▶ **Requirement**
Reproduce the lines of the records verbatim, from the line containing "80: none -> 08:36" up to and including the line containing "LCT: 18:56 -> none", leaving the pictures out of your answer.

(Records from a collection)
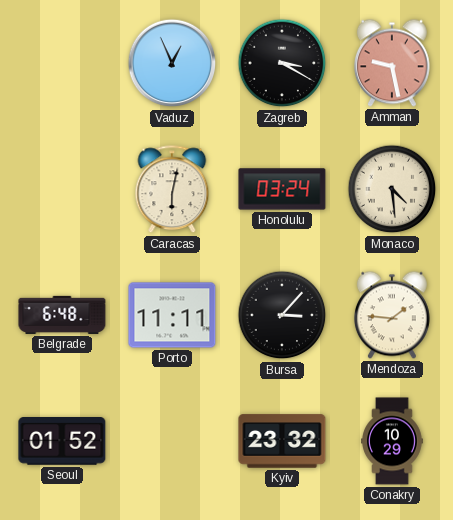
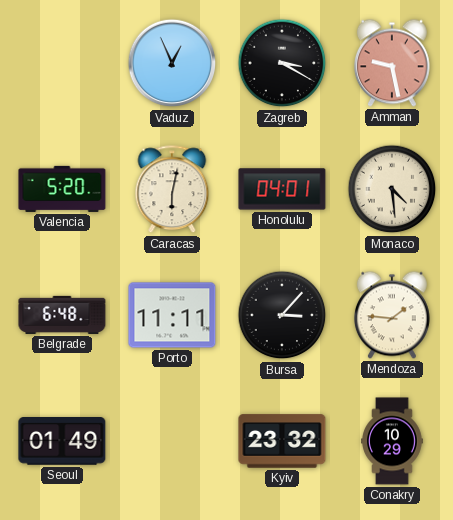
Valencia: none -> 5:20
Honolulu: 03:24 -> 04:01
Seoul: 01:52 -> 01:49
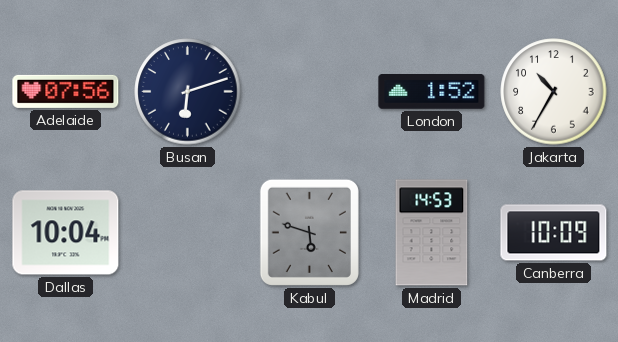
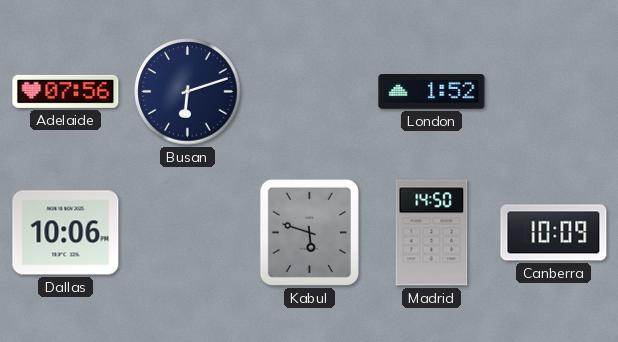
Jakarta: 10:35 -> none
Dallas: 10:04 -> 10:06
Madrid: 14:53 -> 14:50
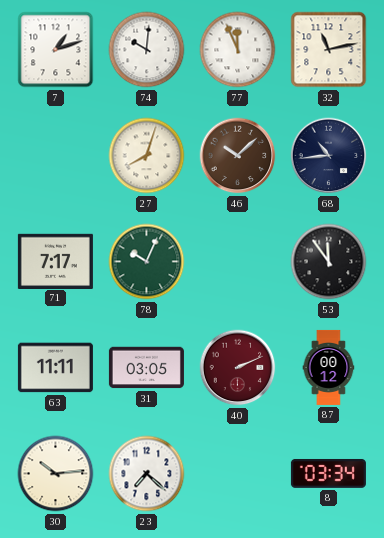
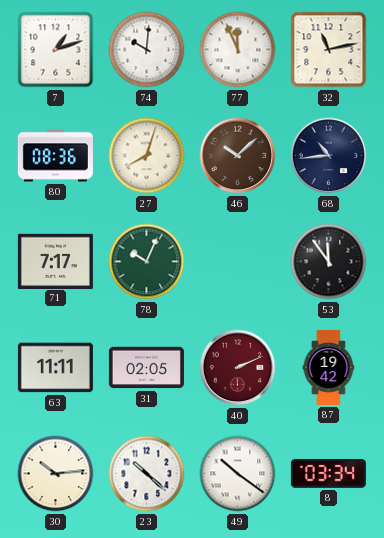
80: none -> 08:36
31: 03:05 -> 02:05
87: 00:12 -> 19:42
23: 7:22 -> 10:22
49: none -> 10:21
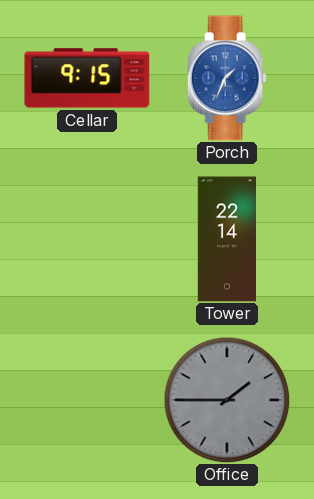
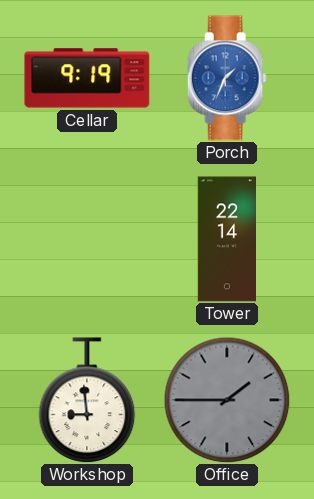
Cellar: 9:15 -> 9:19
Workshop: none -> 8:59
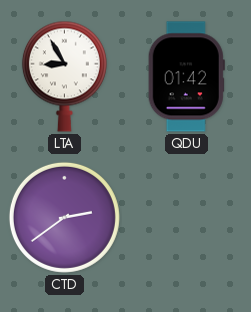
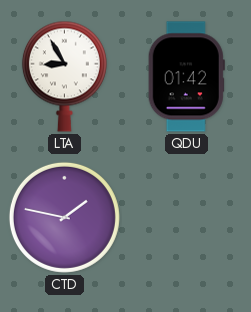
CTD: 2:39 -> 1:47
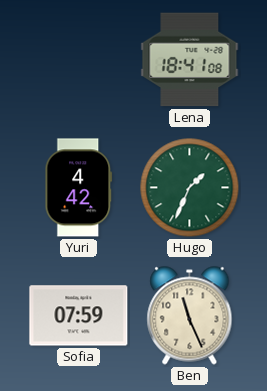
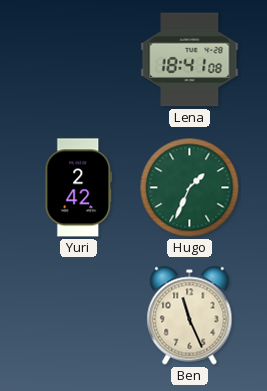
Yuri: 4:42 -> 2:42
Sofia: 07:59 -> none
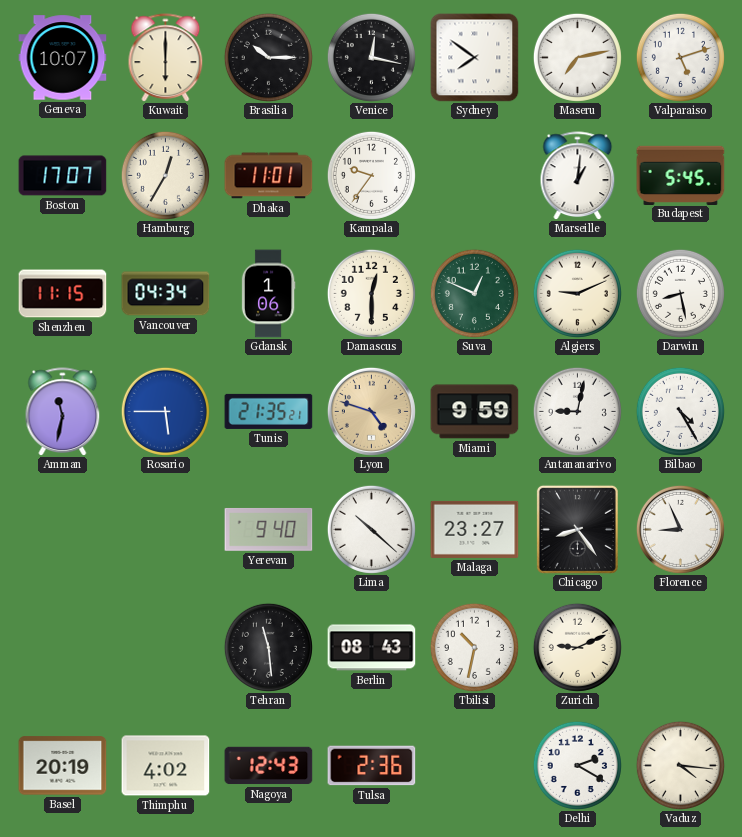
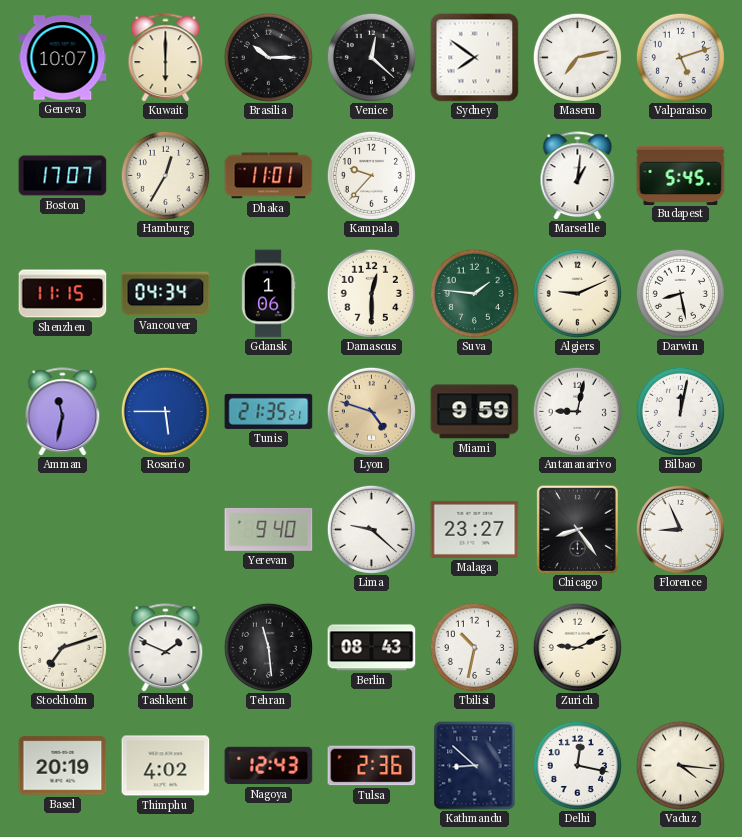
Venice: 12:17 -> 12:22
Kampala: 9:36 -> 9:37
Suva: 12:49 -> 1:46
Bilbao: 4:25 -> 12:02
Lima: 10:22 -> 9:22
Stockholm: none -> 7:12
Tashkent: none -> 1:49
Kathmandu: none -> 8:52
Delhi: 2:20 -> 12:17
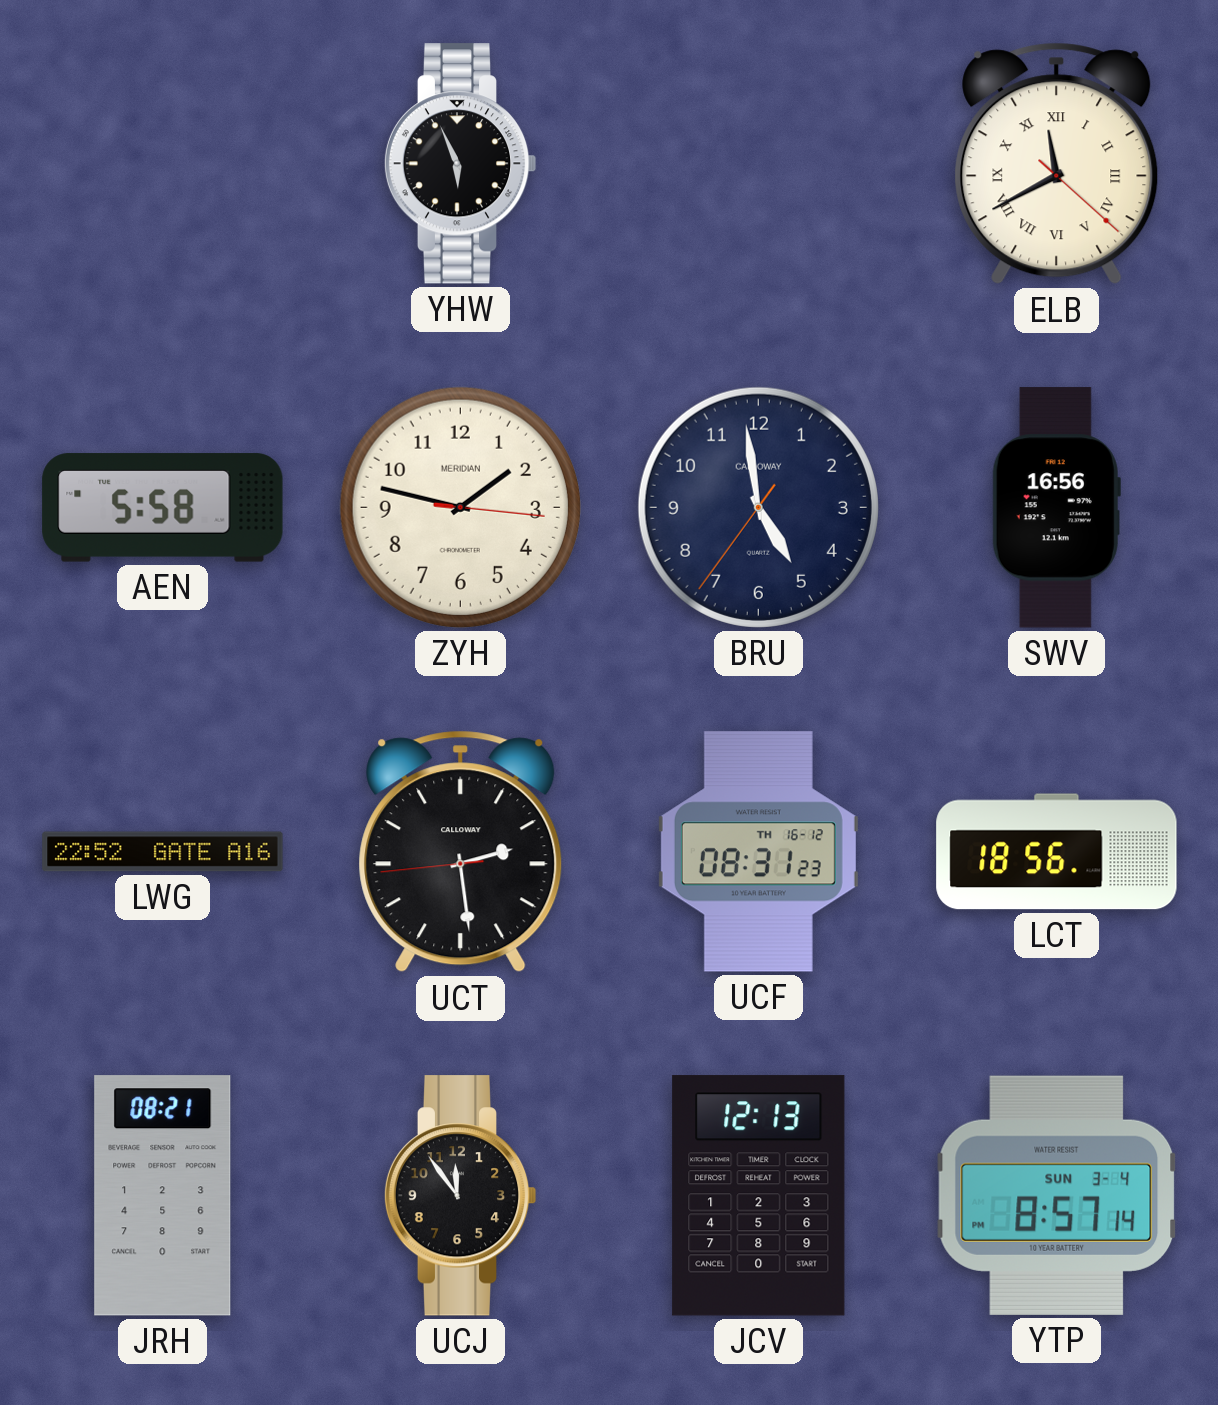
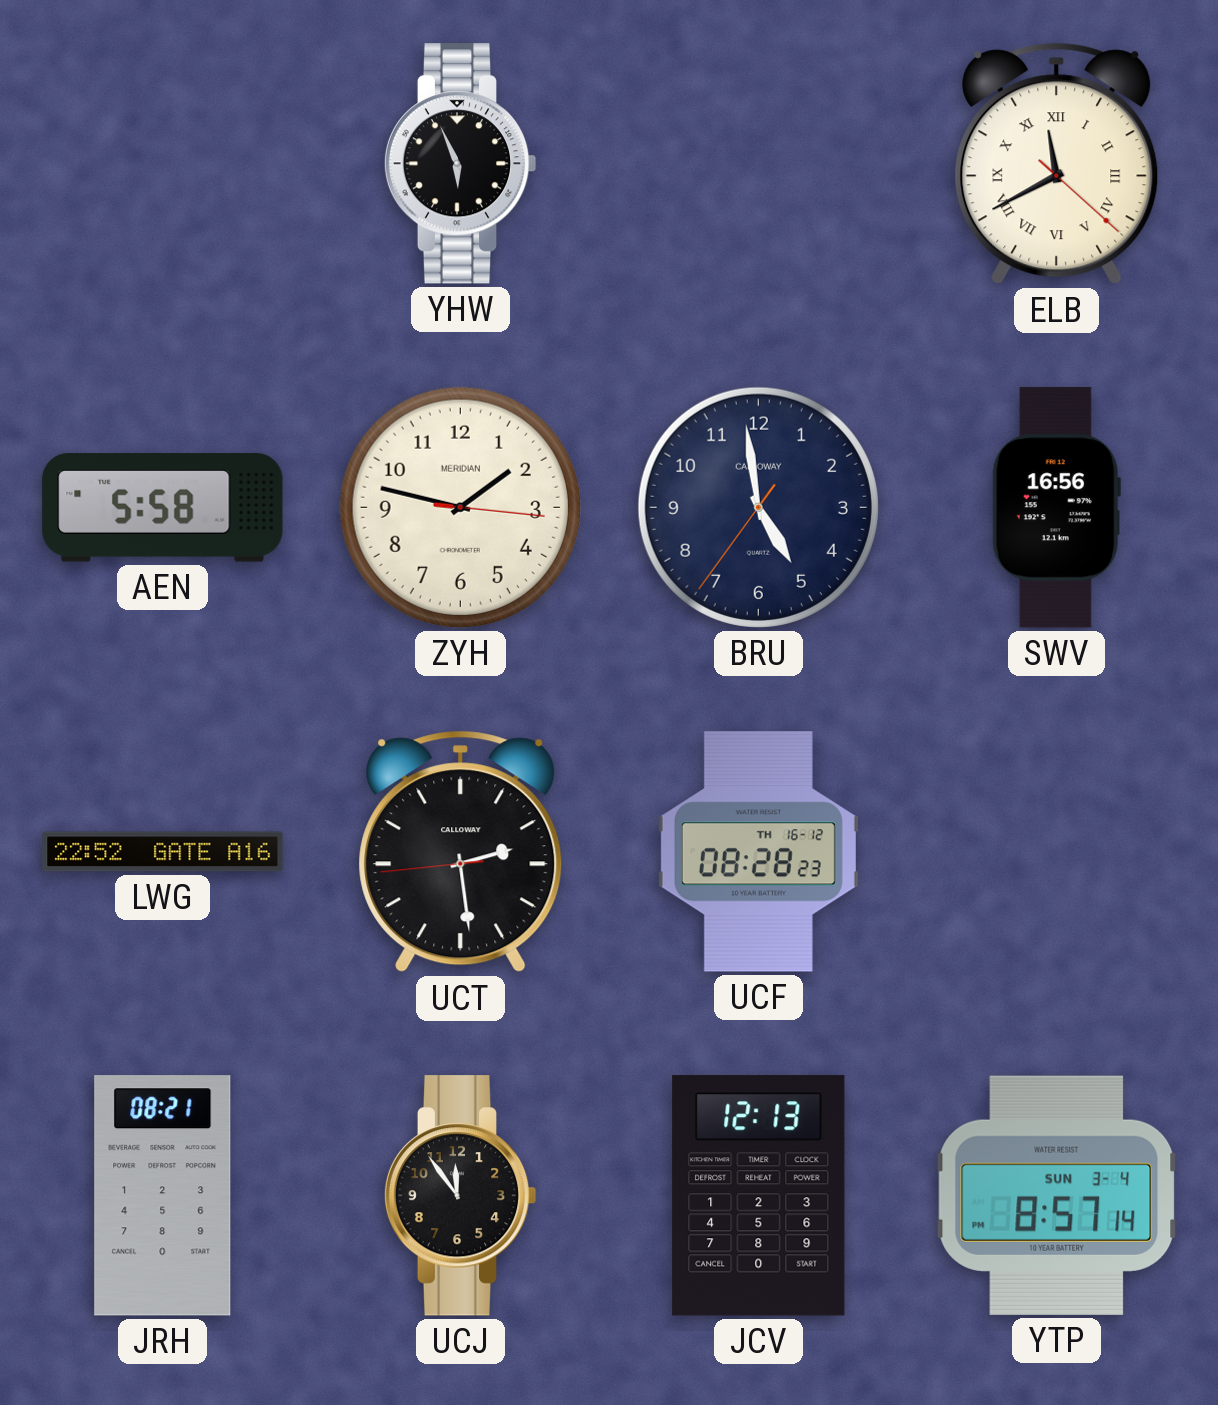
UCF: 08:31 -> 08:28
LCT: 18:56 -> none
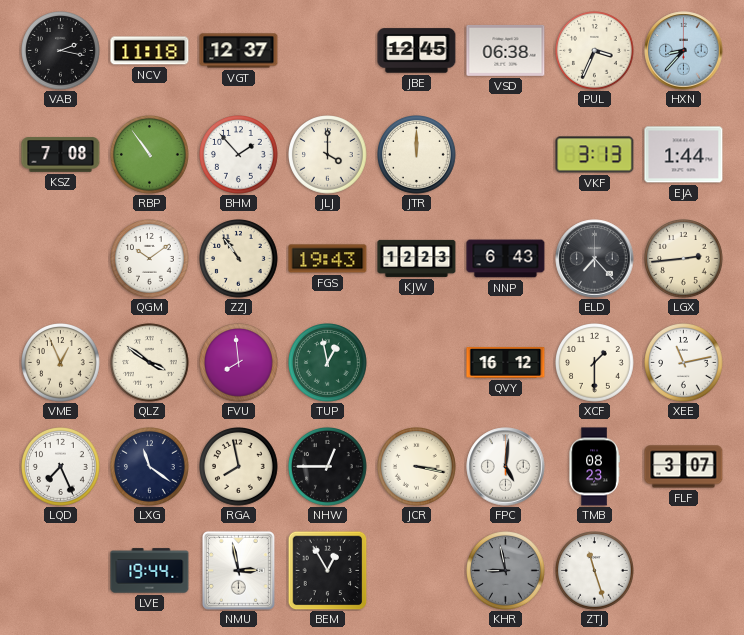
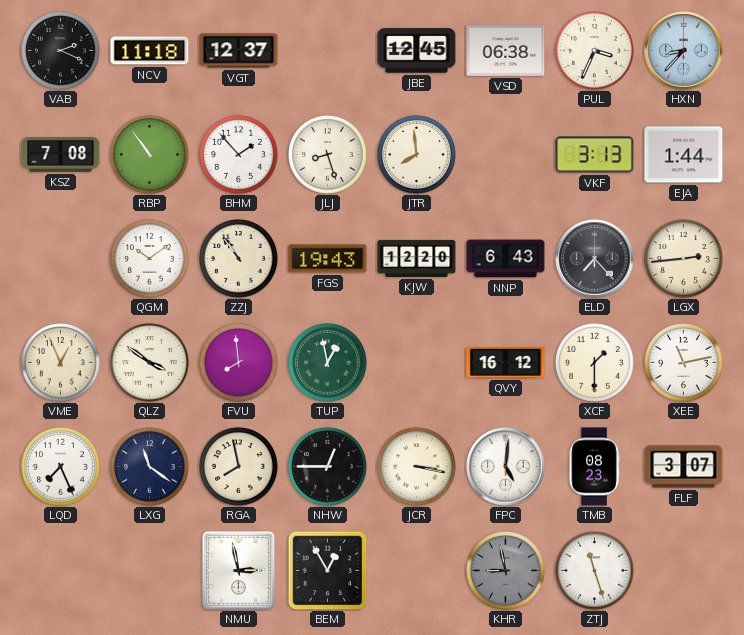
VAB: 2:17 -> 2:19
JLJ: 4:00 -> 8:27
JTR: 12:00 -> 7:59
KJW: 12:23 -> 12:20
LVE: 19:44 -> none
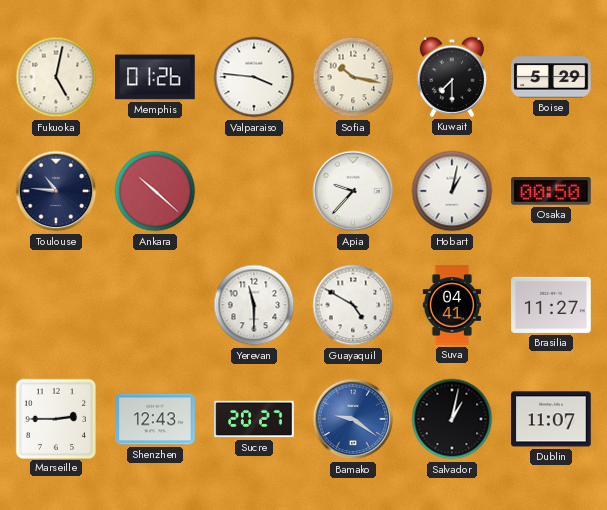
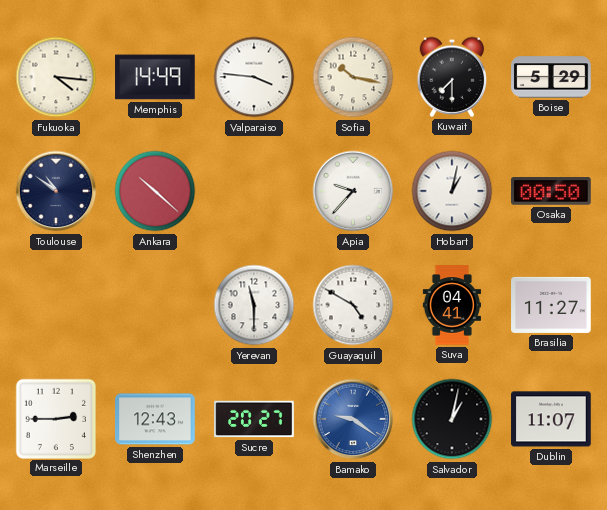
Fukuoka: 5:02 -> 4:16
Memphis: 01:26 -> 14:49
Toulouse: 10:46 -> 10:51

▶ **Solution to the exercise**
80: none -> 08:36
31: 03:05 -> 02:05
87: 00:12 -> 19:42
23: 7:22 -> 10:22
49: none -> 10:21
Cellar: 9:15 -> 9:19
Workshop: none -> 8:59
CTD: 2:39 -> 1:47
Yuri: 4:42 -> 2:42
Sofia: 07:59 -> none
Venice: 12:17 -> 12:22
Kampala: 9:36 -> 9:37
Suva: 12:49 -> 1:46
Bilbao: 4:25 -> 12:02
Lima: 10:22 -> 9:22
Stockholm: none -> 7:12
Tashkent: none -> 1:49
Kathmandu: none -> 8:52
Delhi: 2:20 -> 12:17
UCF: 08:31 -> 08:28
LCT: 18:56 -> none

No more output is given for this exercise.